- Source information
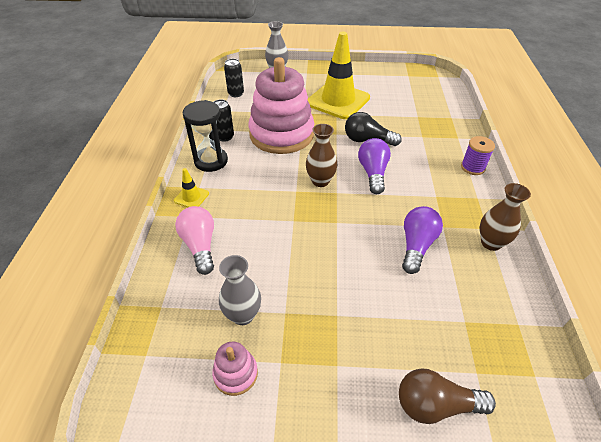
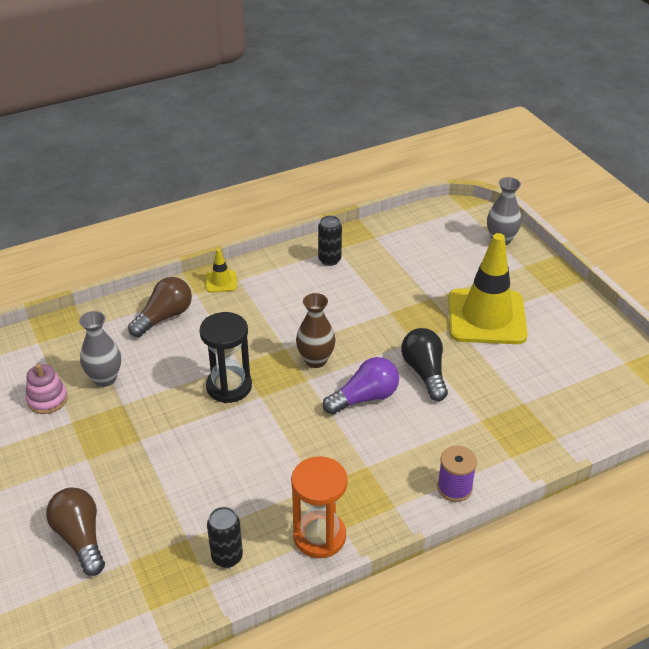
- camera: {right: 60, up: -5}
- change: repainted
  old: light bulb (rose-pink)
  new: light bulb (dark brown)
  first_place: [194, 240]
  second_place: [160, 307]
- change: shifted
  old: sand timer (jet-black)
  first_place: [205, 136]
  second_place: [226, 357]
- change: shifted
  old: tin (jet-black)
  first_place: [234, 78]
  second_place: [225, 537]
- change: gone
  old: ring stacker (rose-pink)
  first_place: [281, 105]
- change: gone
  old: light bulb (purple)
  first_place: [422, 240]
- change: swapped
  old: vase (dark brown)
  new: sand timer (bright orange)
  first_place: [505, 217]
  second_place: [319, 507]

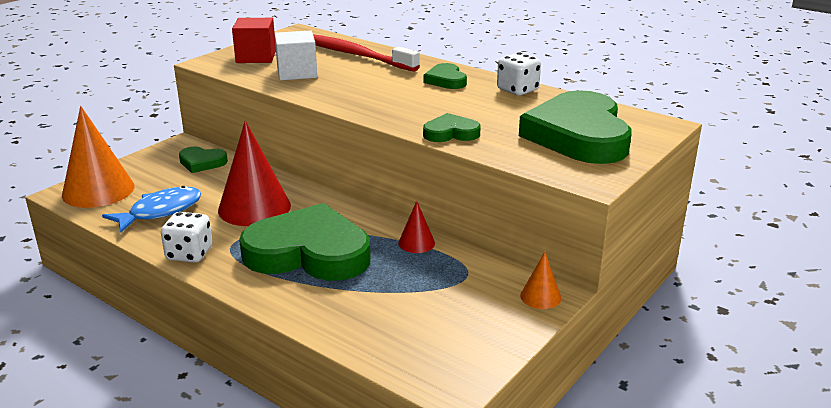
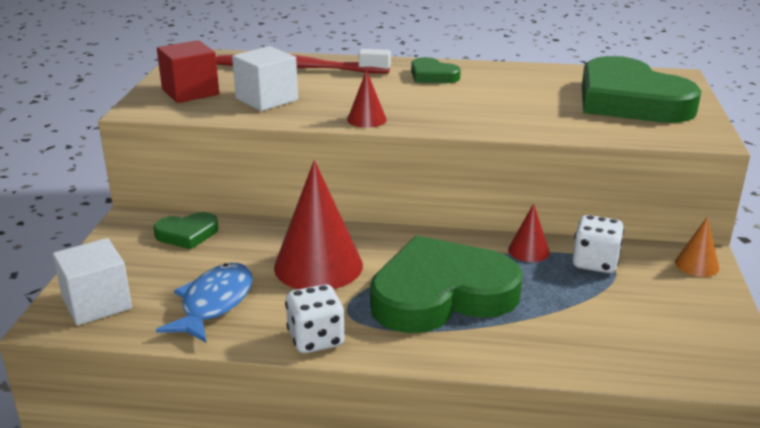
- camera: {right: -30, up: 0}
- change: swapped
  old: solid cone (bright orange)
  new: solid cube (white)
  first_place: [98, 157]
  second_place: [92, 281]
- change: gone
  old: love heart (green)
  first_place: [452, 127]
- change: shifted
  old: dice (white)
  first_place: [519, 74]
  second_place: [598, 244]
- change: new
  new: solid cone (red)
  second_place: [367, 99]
...
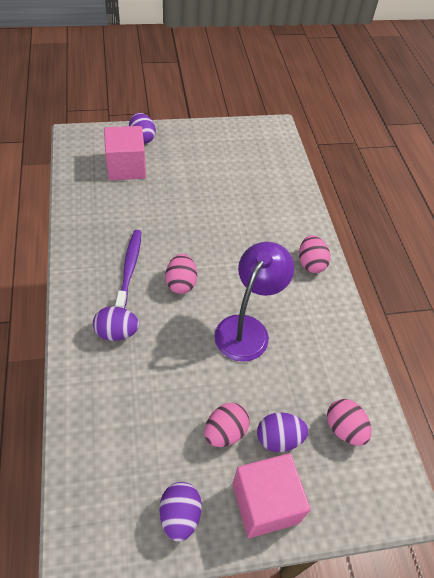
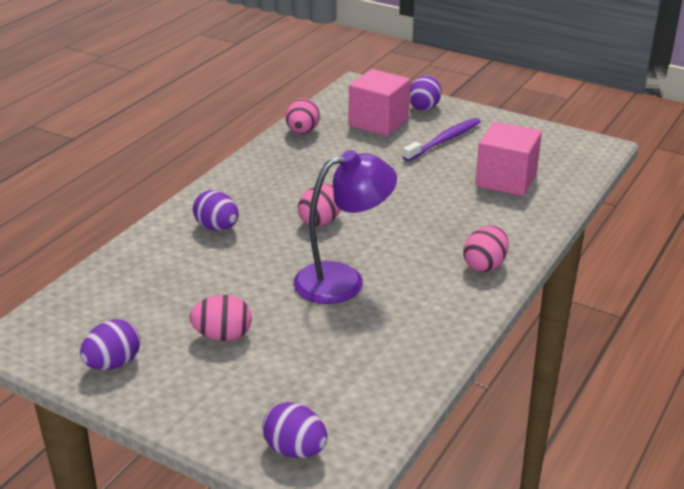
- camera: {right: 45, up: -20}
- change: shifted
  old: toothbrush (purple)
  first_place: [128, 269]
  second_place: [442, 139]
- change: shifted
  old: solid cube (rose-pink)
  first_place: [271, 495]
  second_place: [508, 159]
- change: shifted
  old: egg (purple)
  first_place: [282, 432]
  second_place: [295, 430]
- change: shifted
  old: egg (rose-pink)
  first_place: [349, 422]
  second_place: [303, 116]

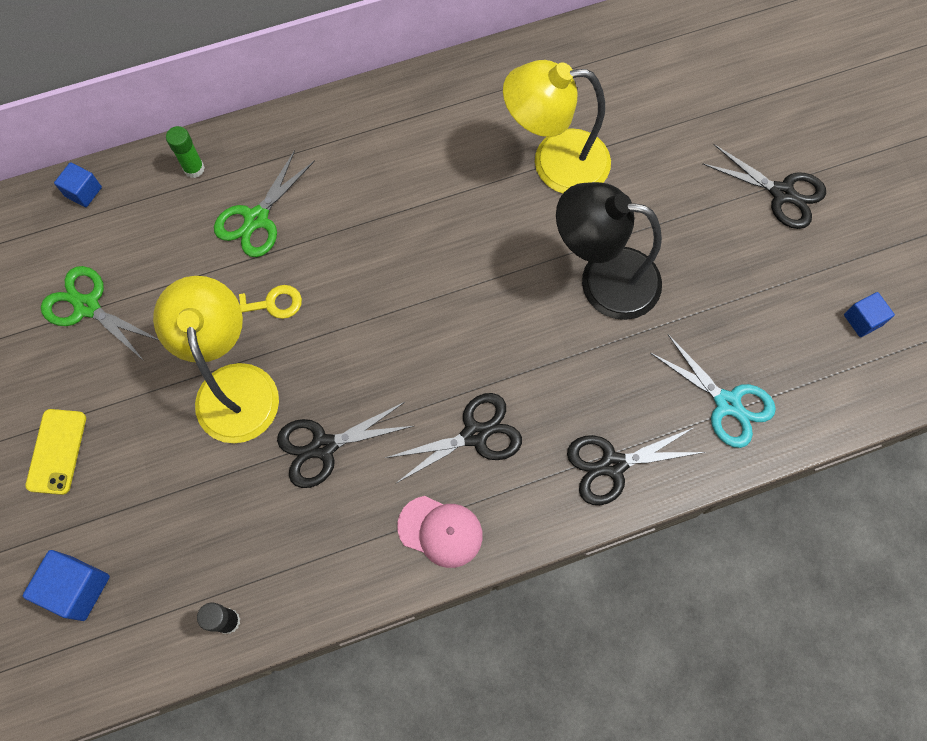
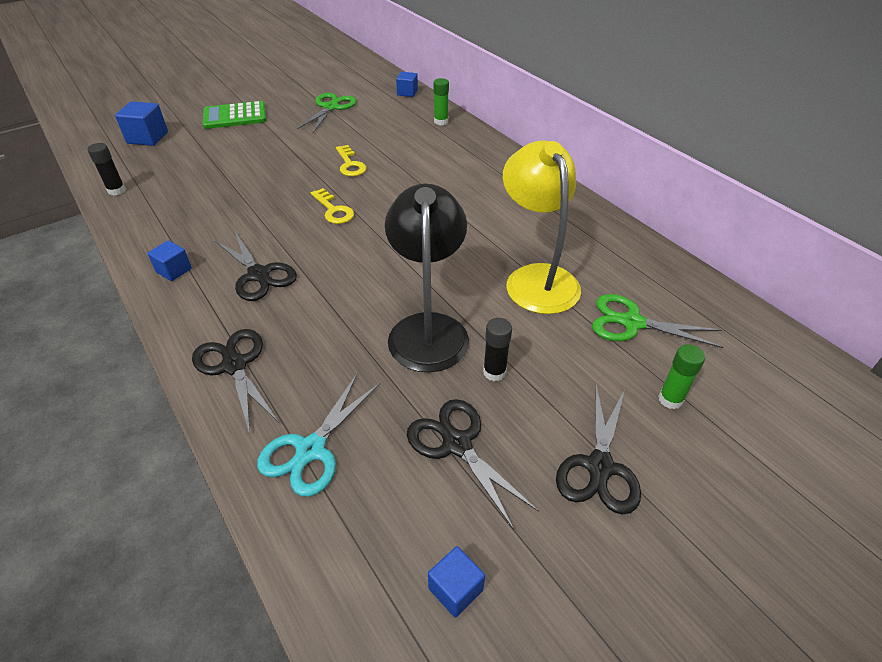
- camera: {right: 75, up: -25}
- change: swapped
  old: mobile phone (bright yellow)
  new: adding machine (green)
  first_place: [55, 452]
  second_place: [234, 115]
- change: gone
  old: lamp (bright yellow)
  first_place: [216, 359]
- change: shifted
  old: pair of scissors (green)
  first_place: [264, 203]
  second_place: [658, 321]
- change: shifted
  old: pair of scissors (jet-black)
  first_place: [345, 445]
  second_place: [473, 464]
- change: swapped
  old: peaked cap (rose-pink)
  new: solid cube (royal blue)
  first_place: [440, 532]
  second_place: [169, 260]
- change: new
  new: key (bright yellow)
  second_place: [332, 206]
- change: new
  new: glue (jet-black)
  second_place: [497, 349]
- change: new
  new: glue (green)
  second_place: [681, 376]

- About this task
The answer should be a single number: how many lines of the entries hold "brown".

- Response area
2